-- Excerpted records --
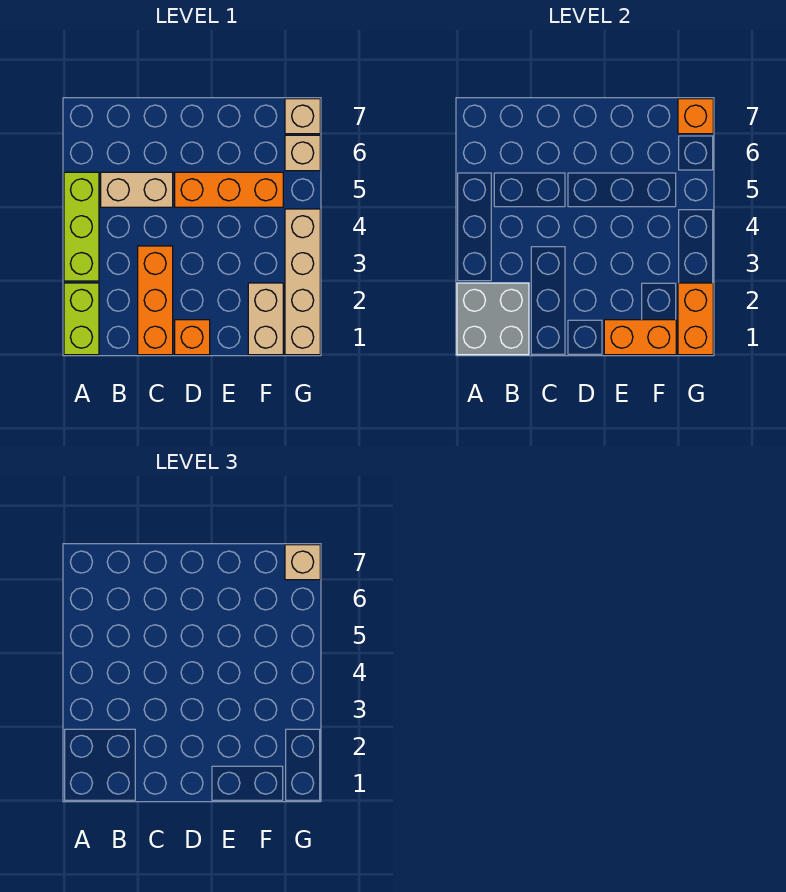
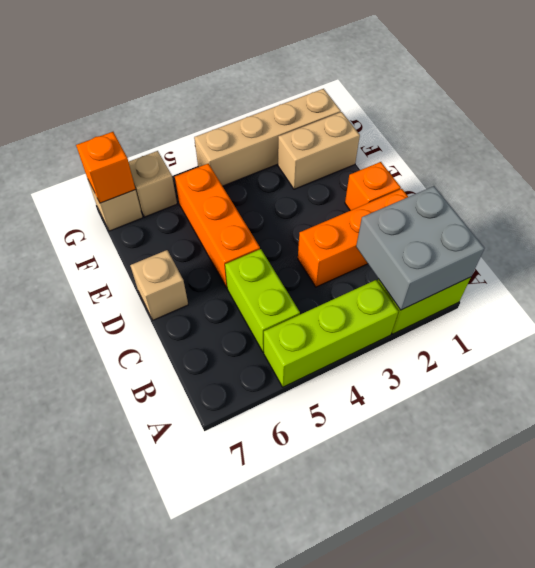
tan brick B5:C5 level 1 -> lime brick B5:C5 level 1
orange brick E1:F1 level 2 -> none
orange brick G1:G2 level 2 -> none
tan brick G7 level 3 -> tan brick D7 level 1

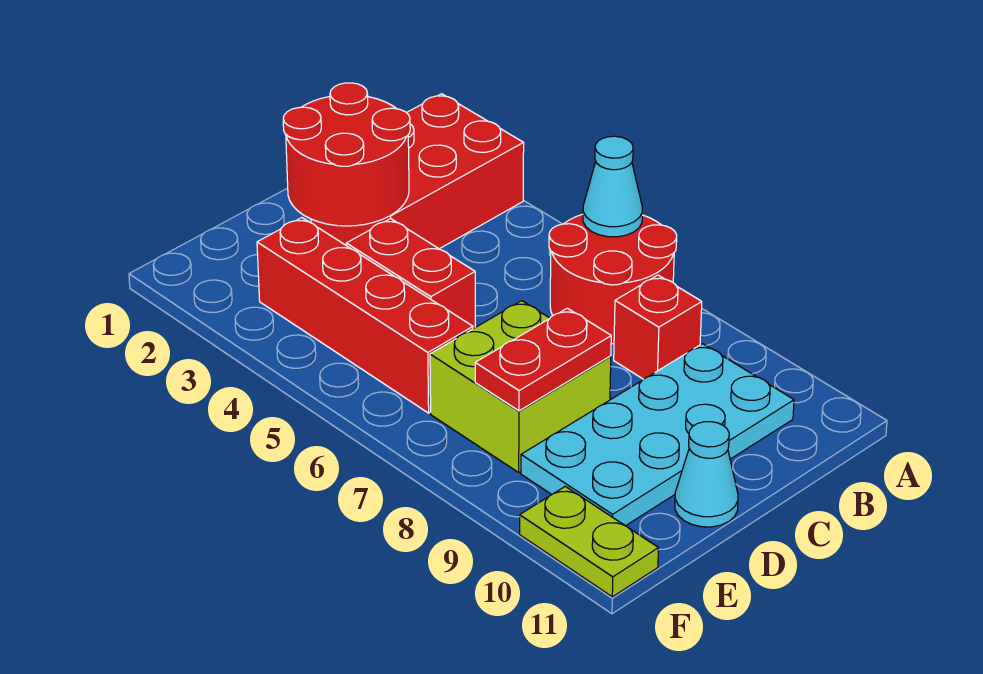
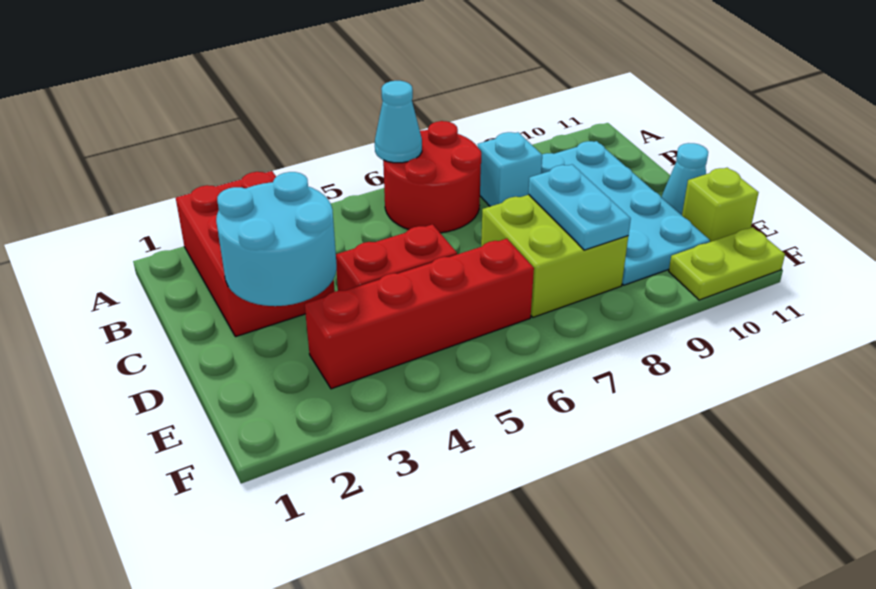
red brick B8 level 1 -> cyan brick B8 level 1
red round brick C2:D3 level 2 -> cyan round brick C2:D3 level 2
red plate D8:E8 level 2 -> cyan plate D8:E8 level 2
none -> lime brick E11 level 1

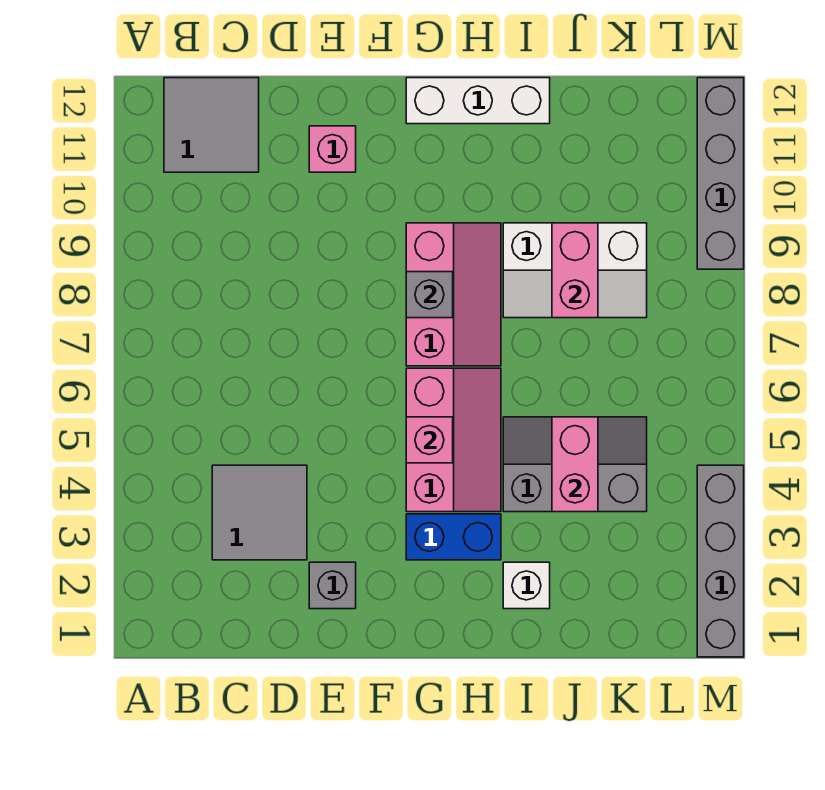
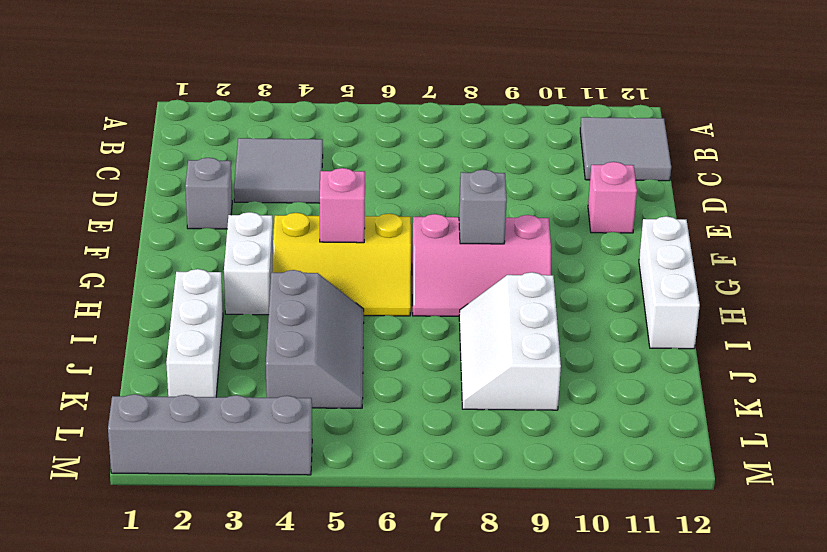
blue brick G3:H3 level 1 -> white brick G3:H3 level 1
pink slope G4:H6 level 1 top G -> yellow slope G4:H6 level 1 top G
white brick I2 level 1 -> white brick I2:K2 level 1
pink brick J4:J5 level 2 -> none
pink brick J8:J9 level 2 -> none
grey brick M9:M12 level 1 -> none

-- Requirement --
Please print every record exactly, leaving out the pictures.

-- Task output --
tan brick B5:C5 level 1 -> lime brick B5:C5 level 1
orange brick E1:F1 level 2 -> none
orange brick G1:G2 level 2 -> none
tan brick G7 level 3 -> tan brick D7 level 1

red brick B8 level 1 -> cyan brick B8 level 1
red round brick C2:D3 level 2 -> cyan round brick C2:D3 level 2
red plate D8:E8 level 2 -> cyan plate D8:E8 level 2
none -> lime brick E11 level 1

blue brick G3:H3 level 1 -> white brick G3:H3 level 1
pink slope G4:H6 level 1 top G -> yellow slope G4:H6 level 1 top G
white brick I2 level 1 -> white brick I2:K2 level 1
pink brick J4:J5 level 2 -> none
pink brick J8:J9 level 2 -> none
grey brick M9:M12 level 1 -> none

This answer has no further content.